[Data excerpts]
BEGIN

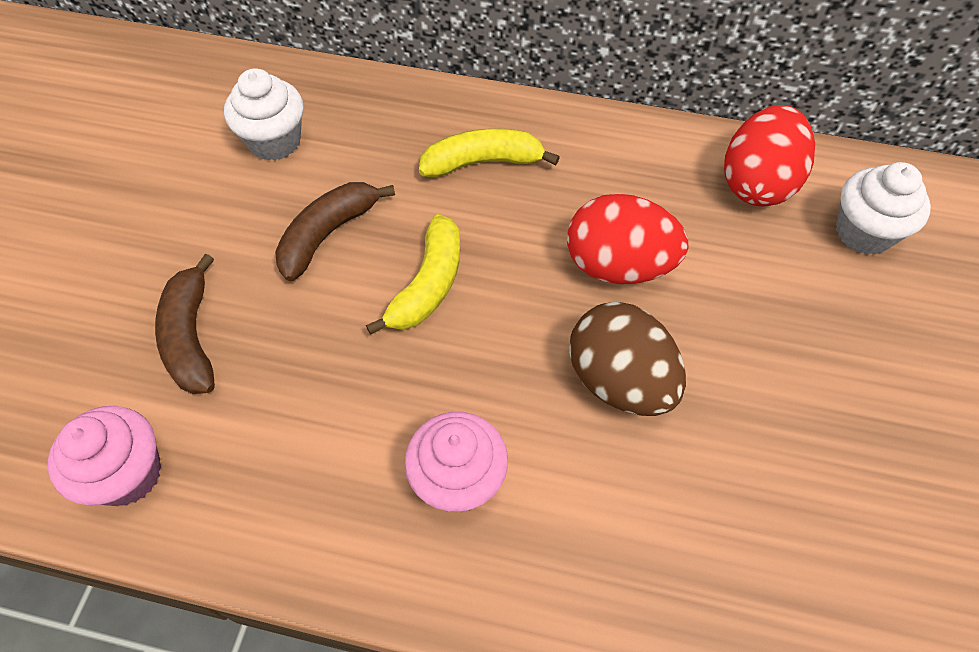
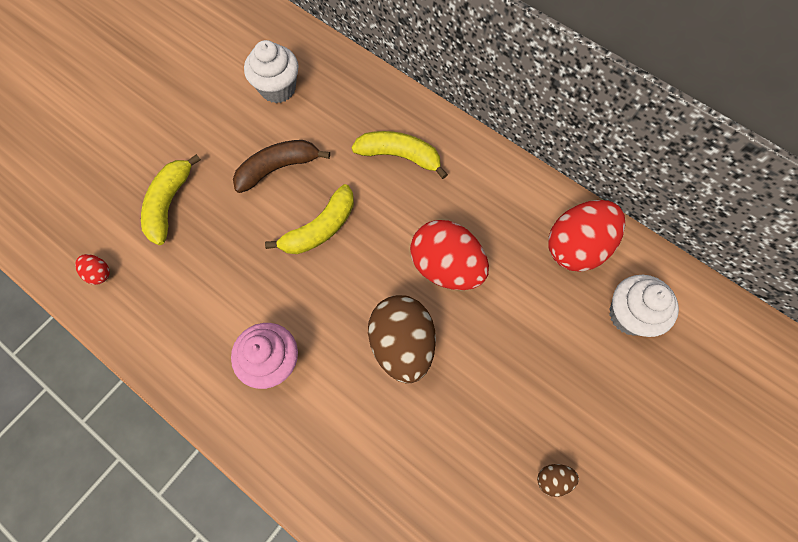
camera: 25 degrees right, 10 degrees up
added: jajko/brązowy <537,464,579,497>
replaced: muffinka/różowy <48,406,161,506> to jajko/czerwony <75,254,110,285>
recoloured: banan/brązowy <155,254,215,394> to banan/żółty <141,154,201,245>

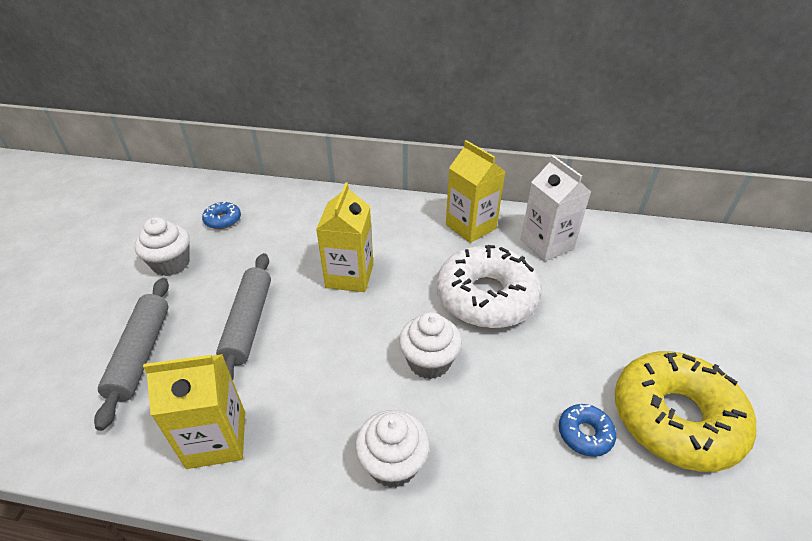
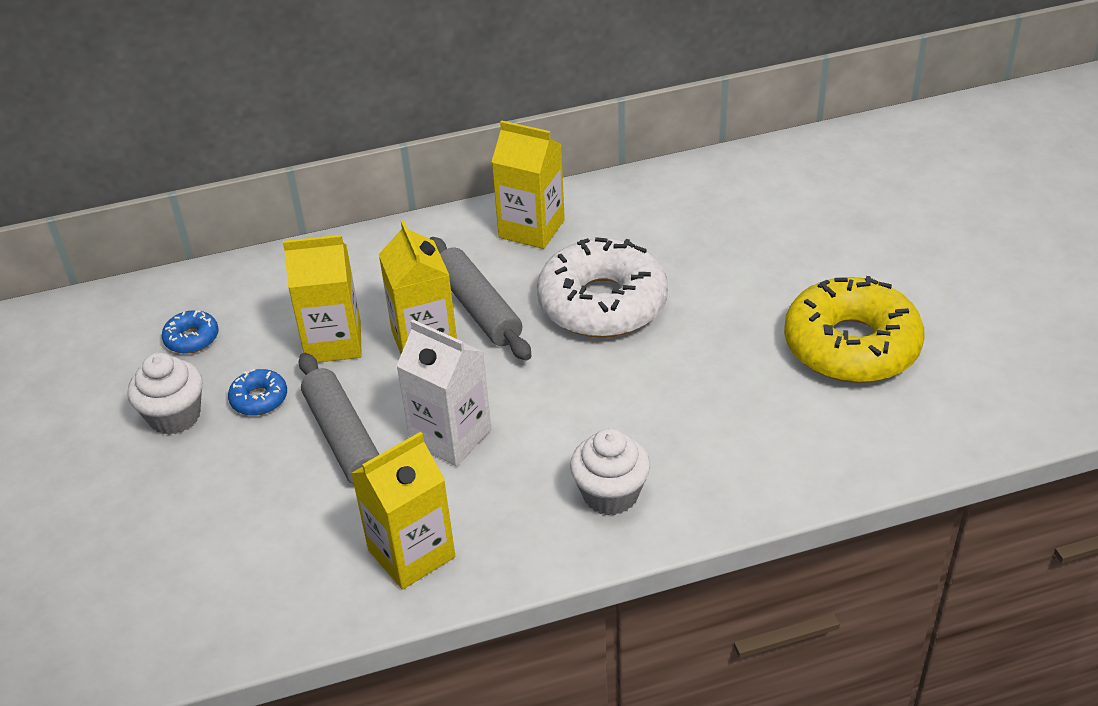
camera: 25 degrees left, 0 degrees up
removed: muffinka/biały <399,312,462,379>
added: karton mleka/żółty <283,235,362,363>
moved: karton mleka/biały <520,155,591,262> to <396,319,491,466>; wałek do ciasta/szary <94,278,169,431> to <429,237,531,361>; donut/niebieski <559,404,616,457> to <228,369,287,416>

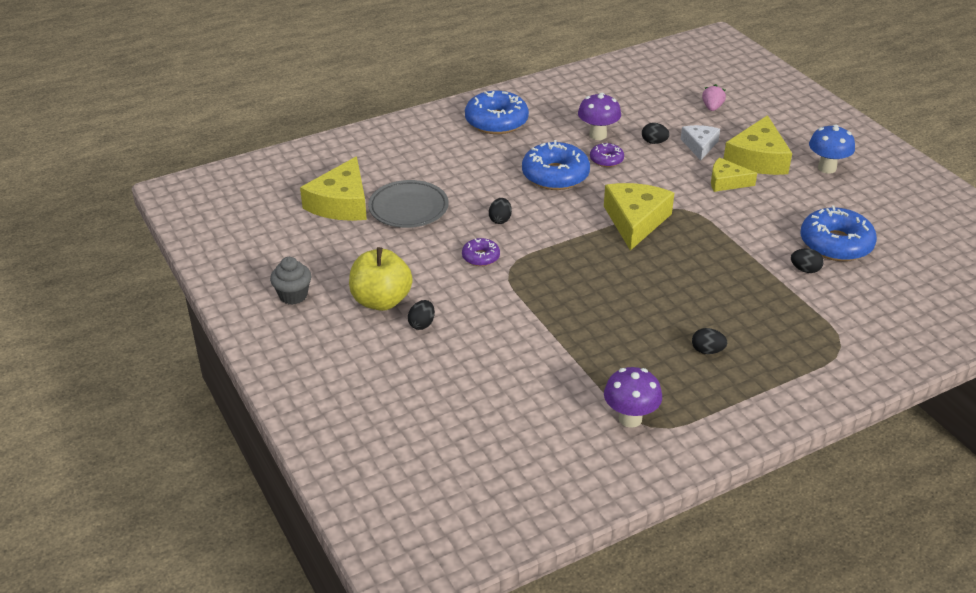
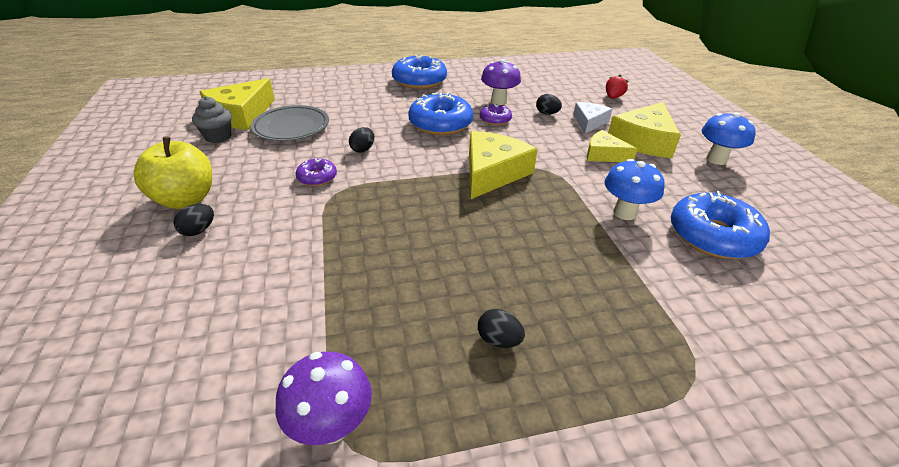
camera: 15 degrees right, 0 degrees up
removed: jajko/czarny <791,248,824,273>
added: grzyb/niebieski <604,159,664,220>
moved: muffinka/szary <270,257,311,305> to <192,96,232,143>
recoloured: truskawka/różowy <702,84,726,111> to truskawka/czerwony <606,75,629,99>

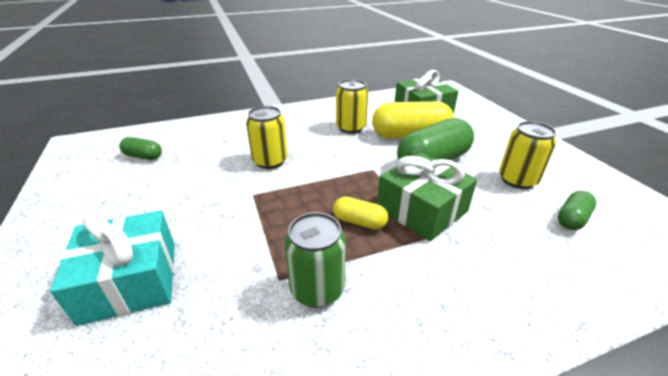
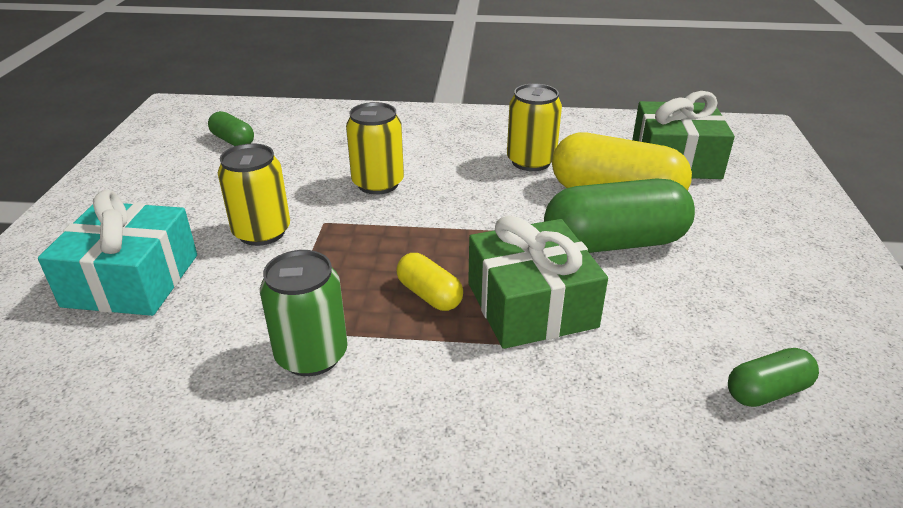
camera: 25 degrees right, 0 degrees up
moved: puszka/żółty <499,121,557,189> to <218,143,290,246>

END

Work item> Give again, word for word, only the lines from the one with "added: grzyb/niebieski <604,159,664,220>" through the last line of the entries, both included; no pictures go in the copy.

Answer box>
added: grzyb/niebieski <604,159,664,220>
moved: muffinka/szary <270,257,311,305> to <192,96,232,143>
recoloured: truskawka/różowy <702,84,726,111> to truskawka/czerwony <606,75,629,99>

camera: 25 degrees right, 0 degrees up
moved: puszka/żółty <499,121,557,189> to <218,143,290,246>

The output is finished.